Top of Source material
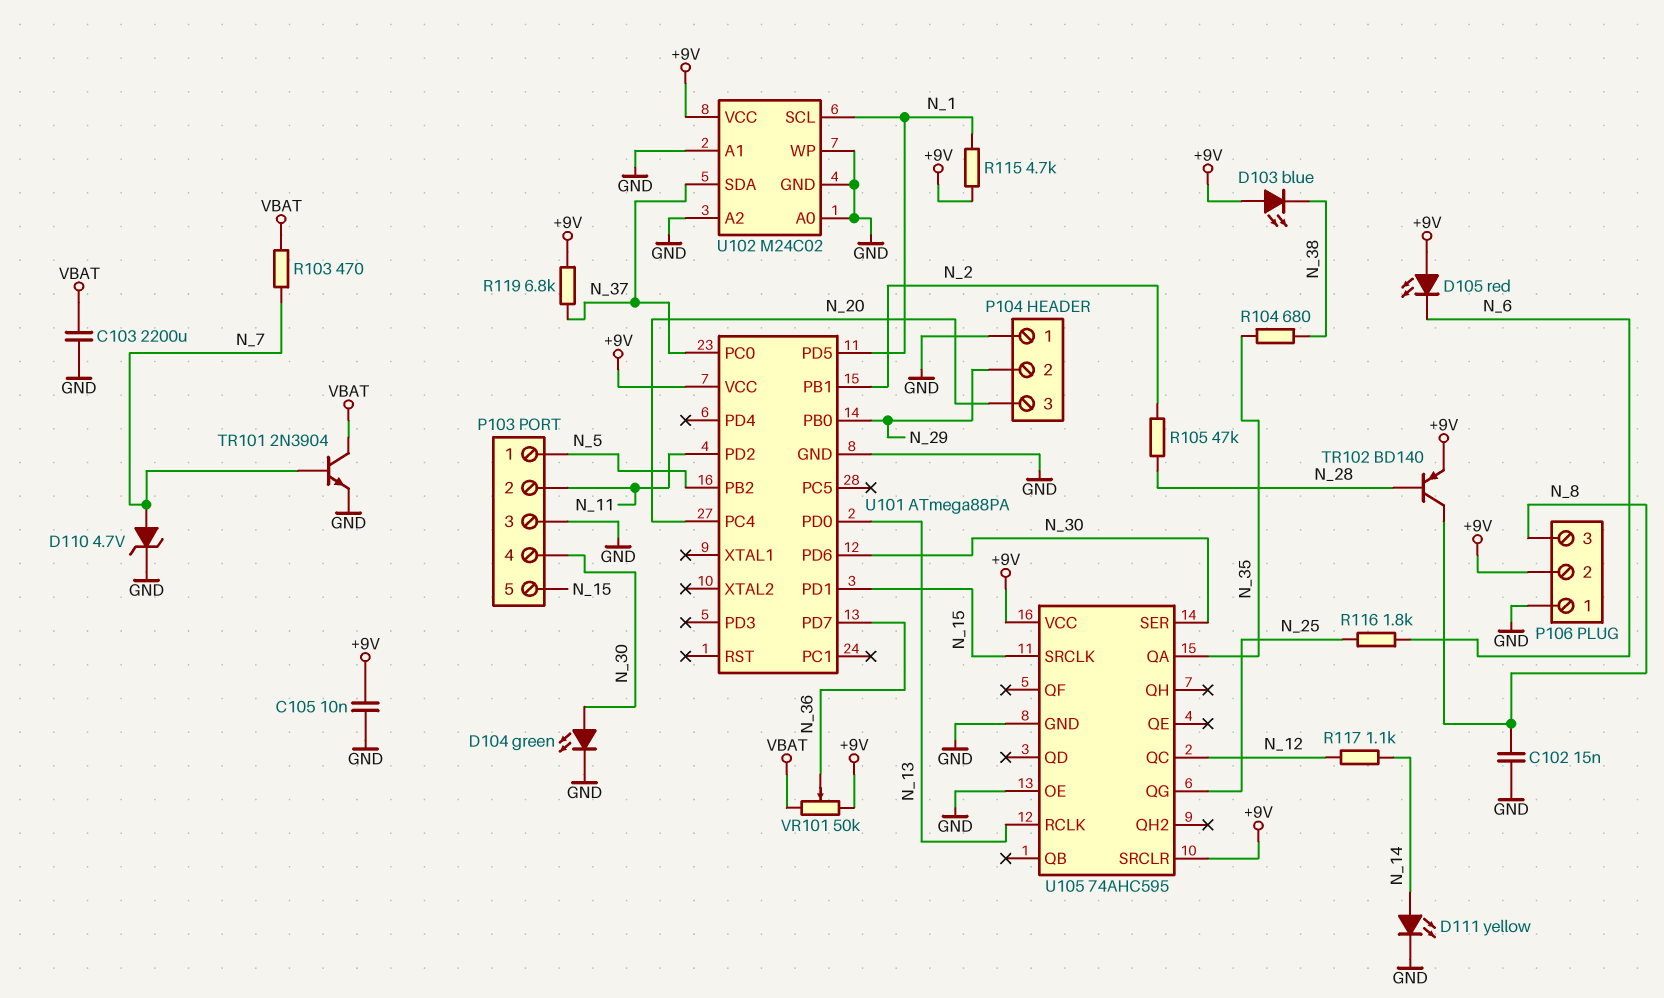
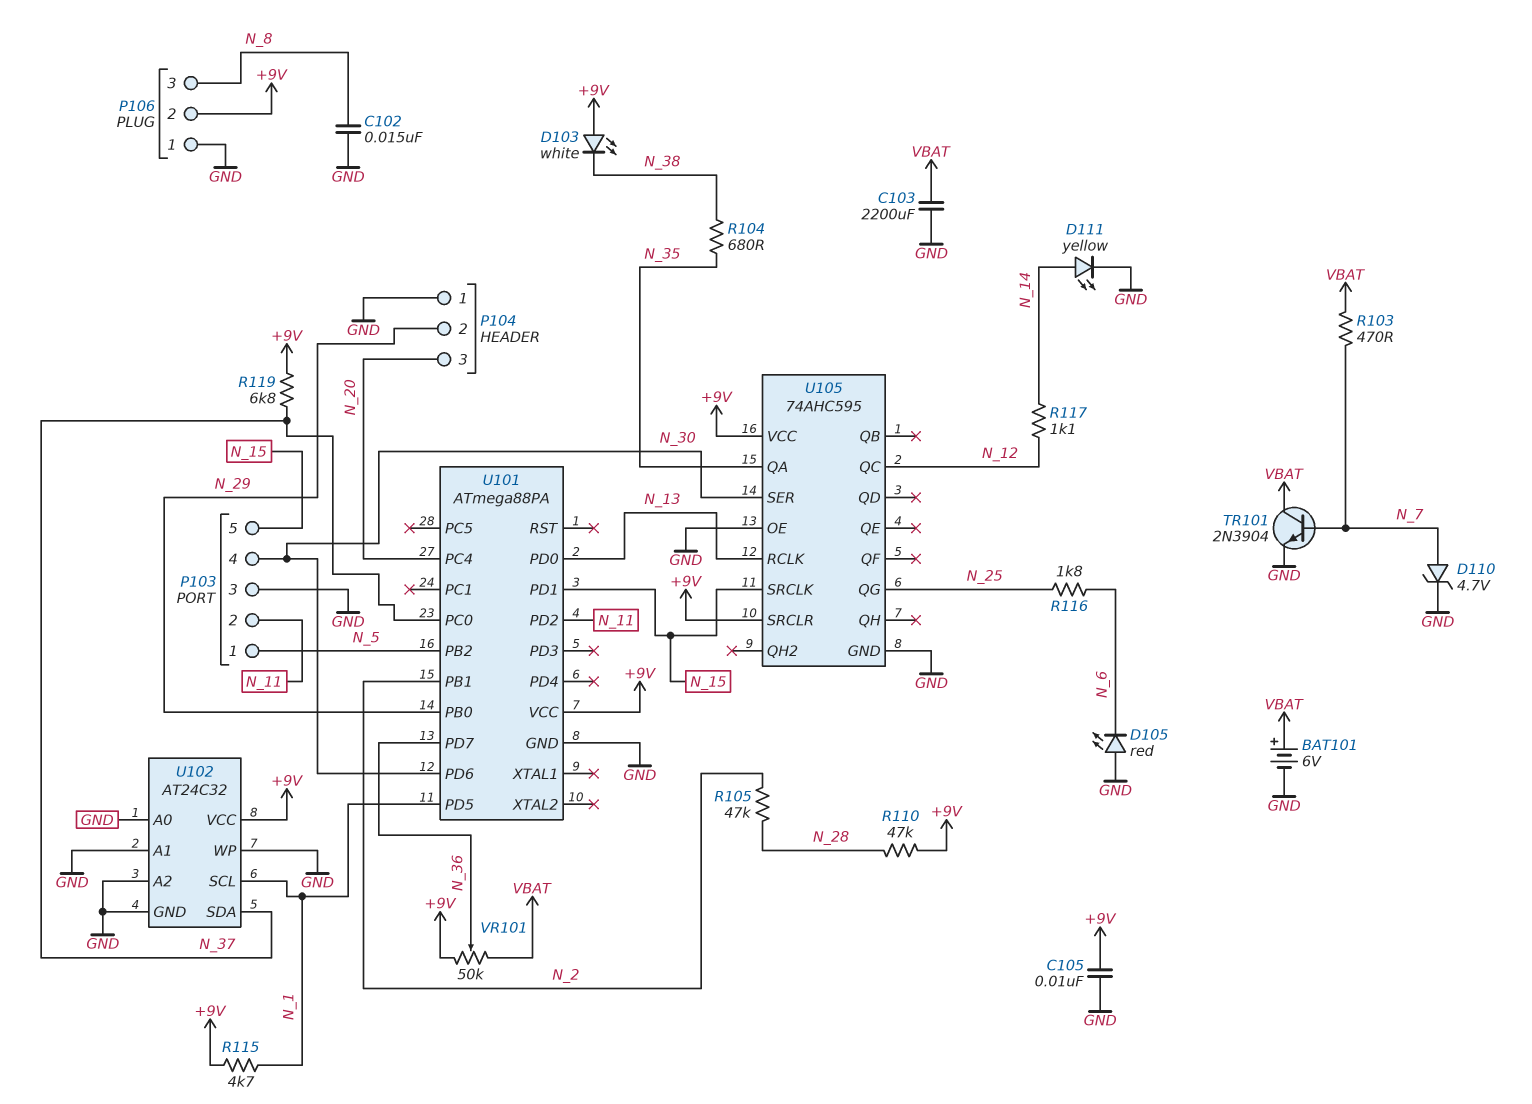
BAT101: none -> 6V (plus VBAT, minus GND)
D103: LED blue (A +9V, K N_38) -> LED white (A +9V, K N_38)
D104: LED green (A N_30, K GND) -> none
D105: LED red (A +9V, K N_6) -> LED red (A GND, K N_6)
R110: none -> 47k (+9V, N_28)
TR102: PNP BD140 (B N_28, C N_8, E +9V) -> none
U102: M24C02 -> AT24C32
Bottom of Source material
Return verbatim each line from the one that mentions "D105: LED red" to the end of the entries, inclusive.

**Exercise answer:**
D105: LED red (A +9V, K N_6) -> LED red (A GND, K N_6)
R110: none -> 47k (+9V, N_28)
TR102: PNP BD140 (B N_28, C N_8, E +9V) -> none
U102: M24C02 -> AT24C32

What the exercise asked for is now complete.